About this task: Your job with the data below: print everything from the line that holds "C1: none -> 470nF (GND, IC3/THR)" down to the line that holds "RL1 pin NO: LOAD -> NO", ends included, exactly, and nothing else.

-- Extracted information follows --

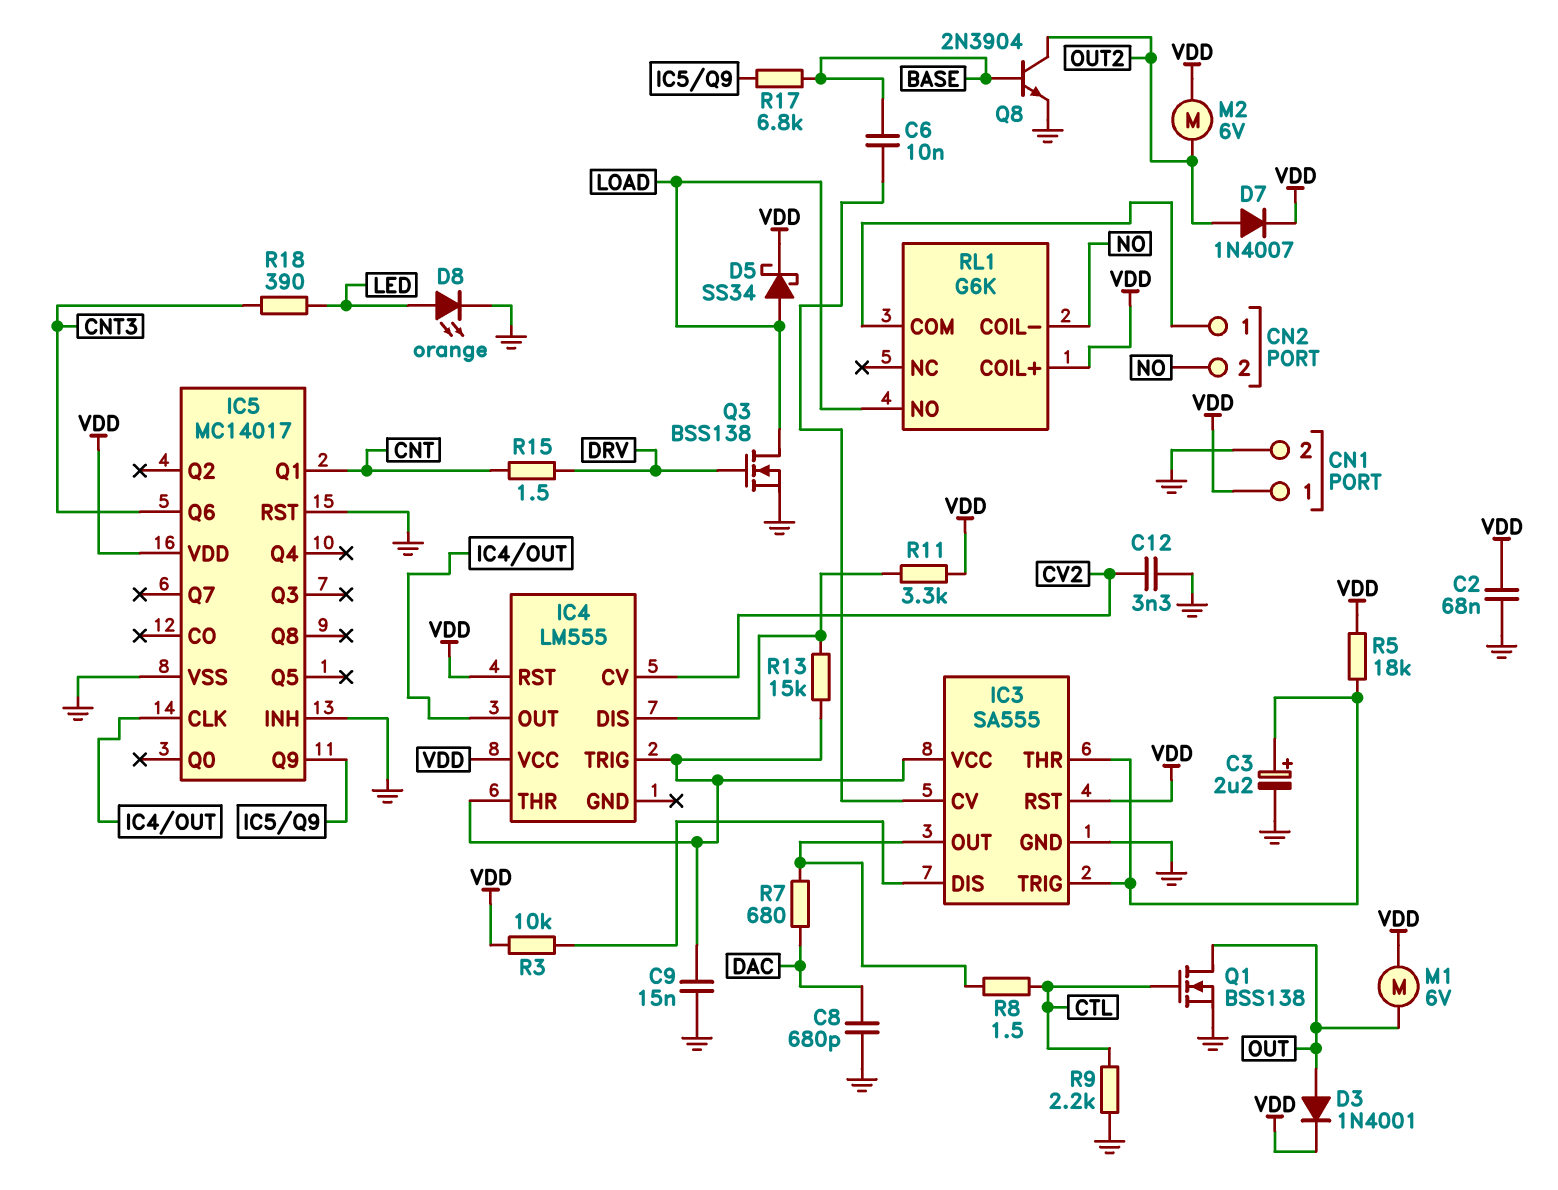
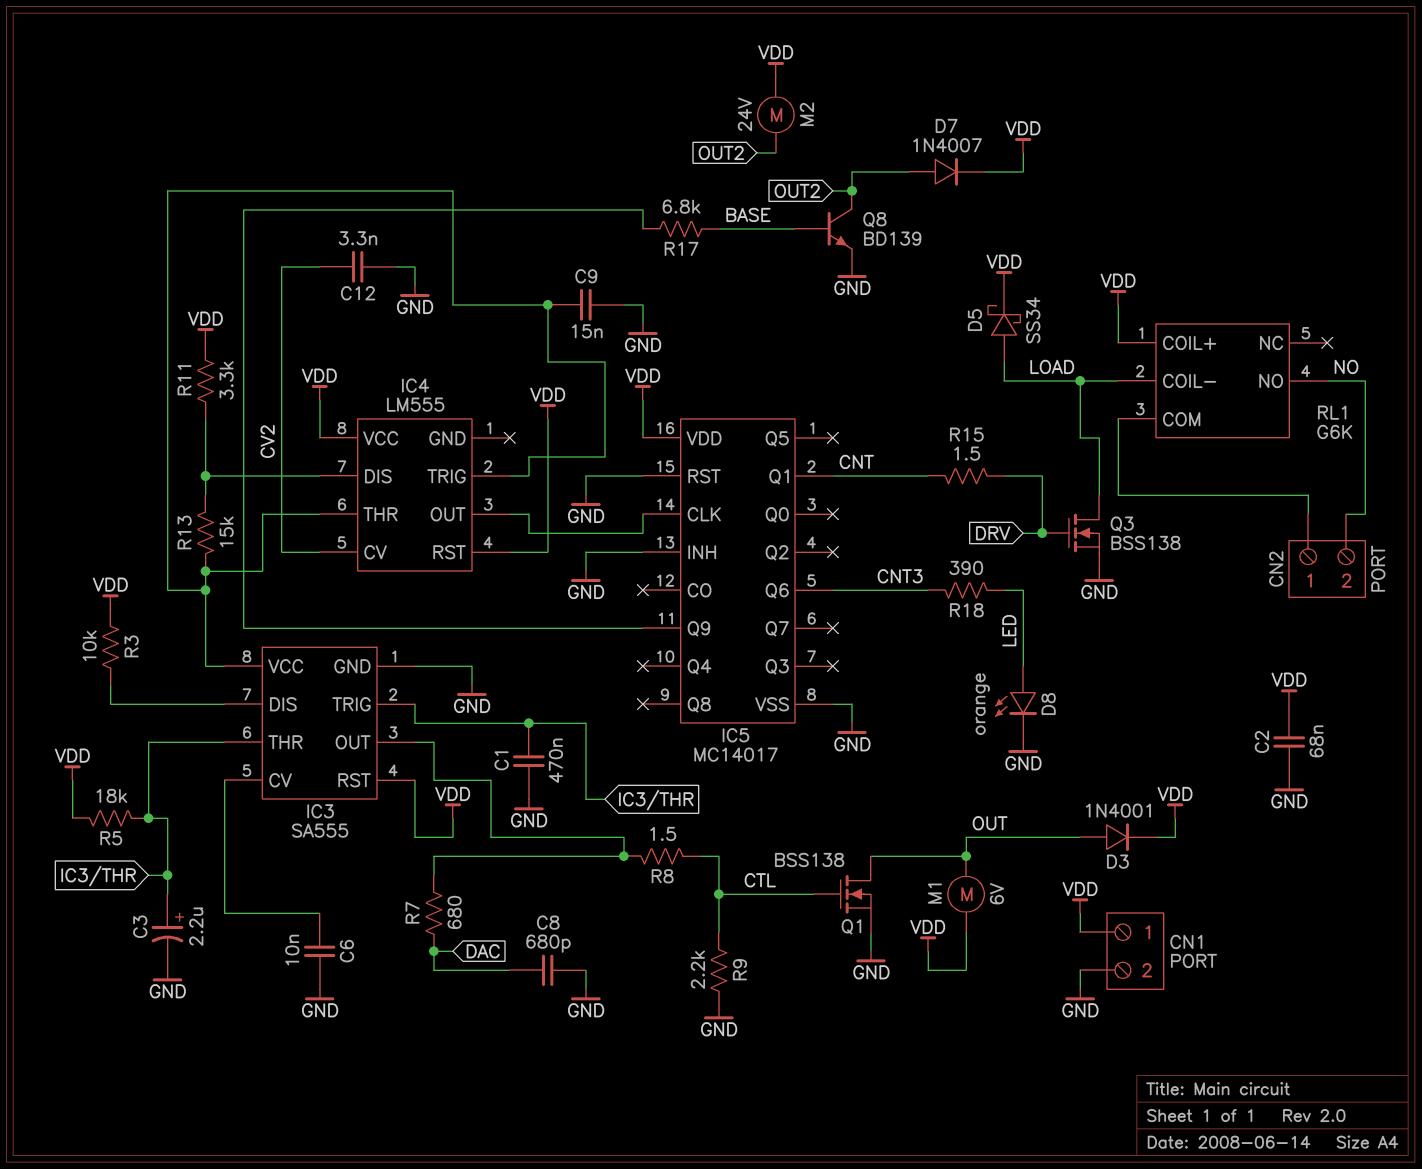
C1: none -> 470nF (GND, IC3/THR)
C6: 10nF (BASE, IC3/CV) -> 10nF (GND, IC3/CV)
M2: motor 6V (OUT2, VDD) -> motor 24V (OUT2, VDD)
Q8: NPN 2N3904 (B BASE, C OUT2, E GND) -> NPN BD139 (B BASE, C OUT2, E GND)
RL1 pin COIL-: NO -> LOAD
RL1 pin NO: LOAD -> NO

-- Extracted information concluded --
-- Extracted information follows --

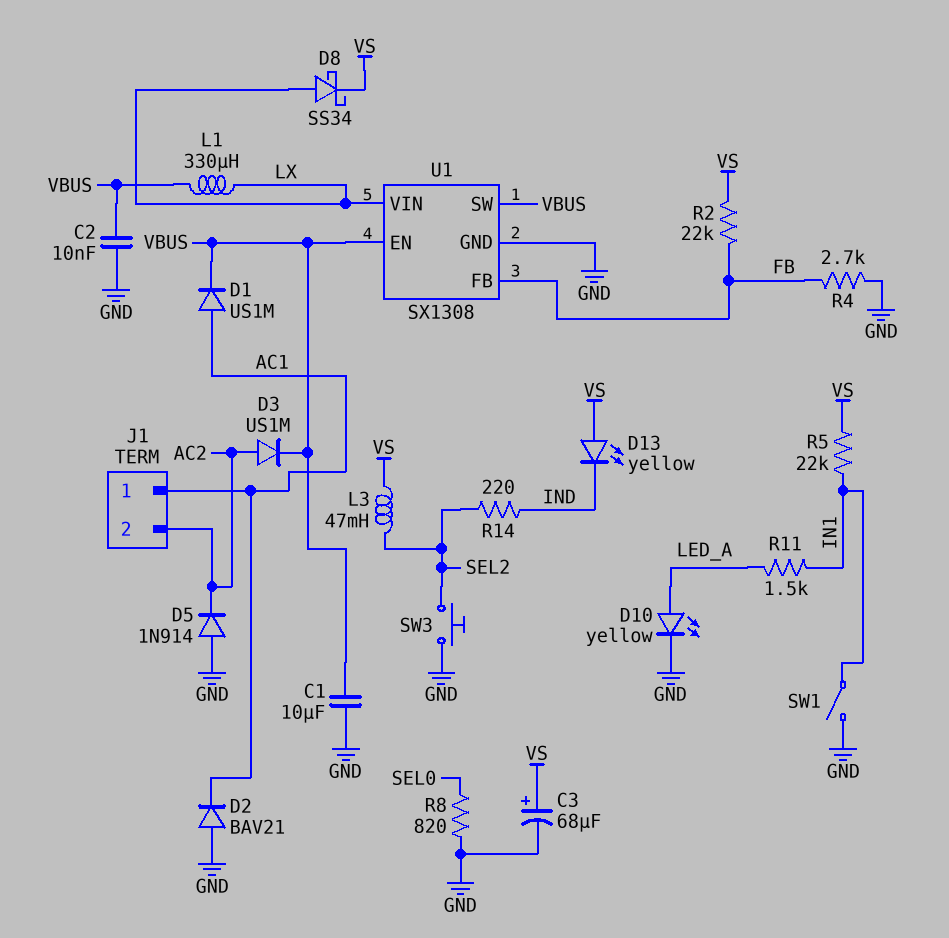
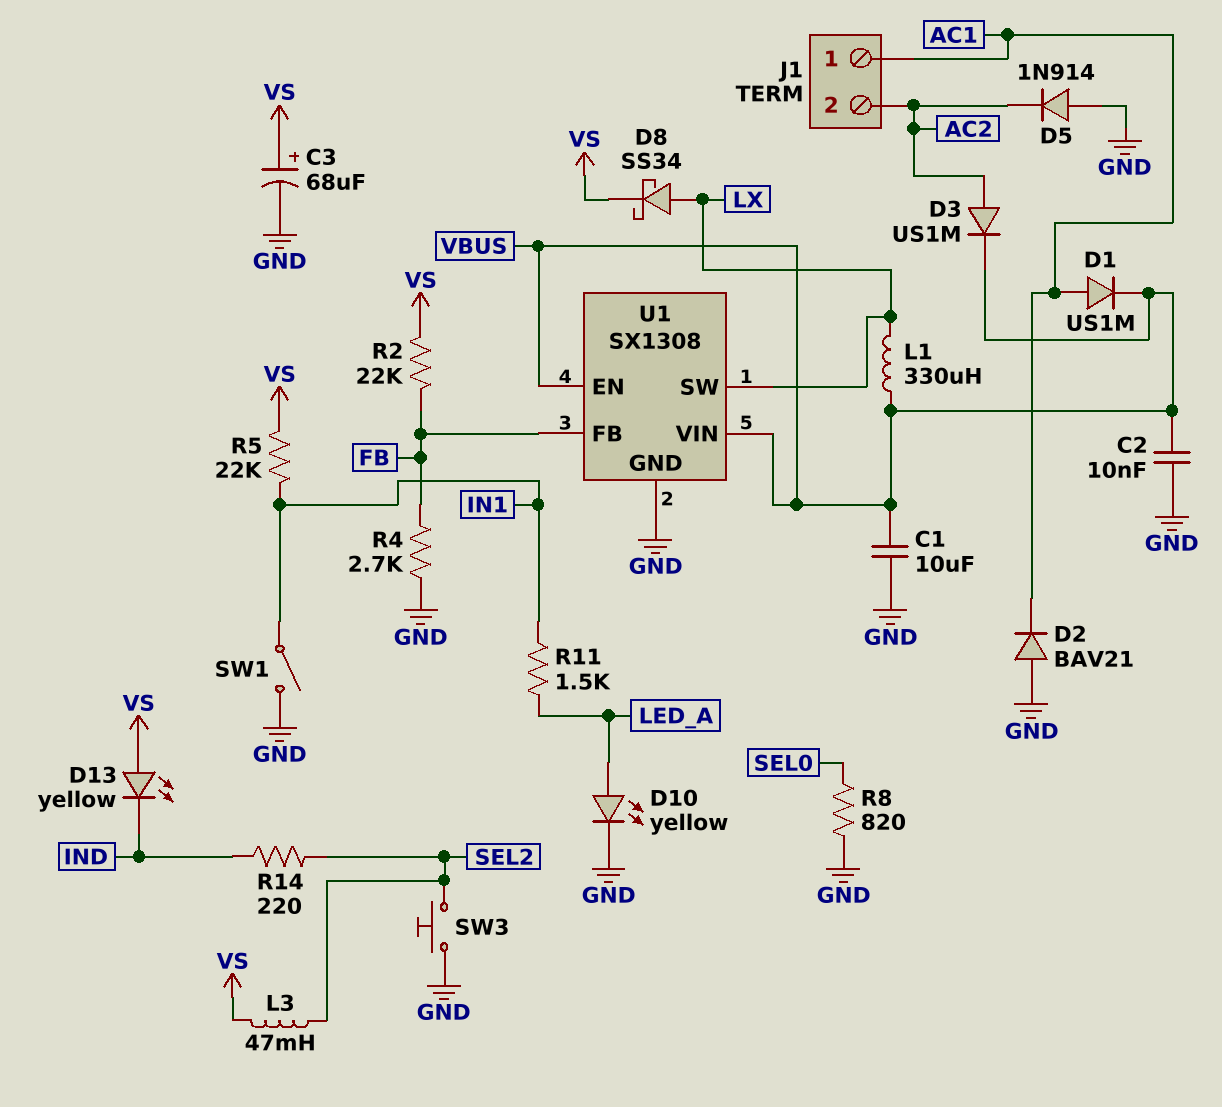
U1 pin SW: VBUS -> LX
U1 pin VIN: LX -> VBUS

-- Extracted information concluded --

Finished task:
C1: none -> 470nF (GND, IC3/THR)
C6: 10nF (BASE, IC3/CV) -> 10nF (GND, IC3/CV)
M2: motor 6V (OUT2, VDD) -> motor 24V (OUT2, VDD)
Q8: NPN 2N3904 (B BASE, C OUT2, E GND) -> NPN BD139 (B BASE, C OUT2, E GND)
RL1 pin COIL-: NO -> LOAD
RL1 pin NO: LOAD -> NO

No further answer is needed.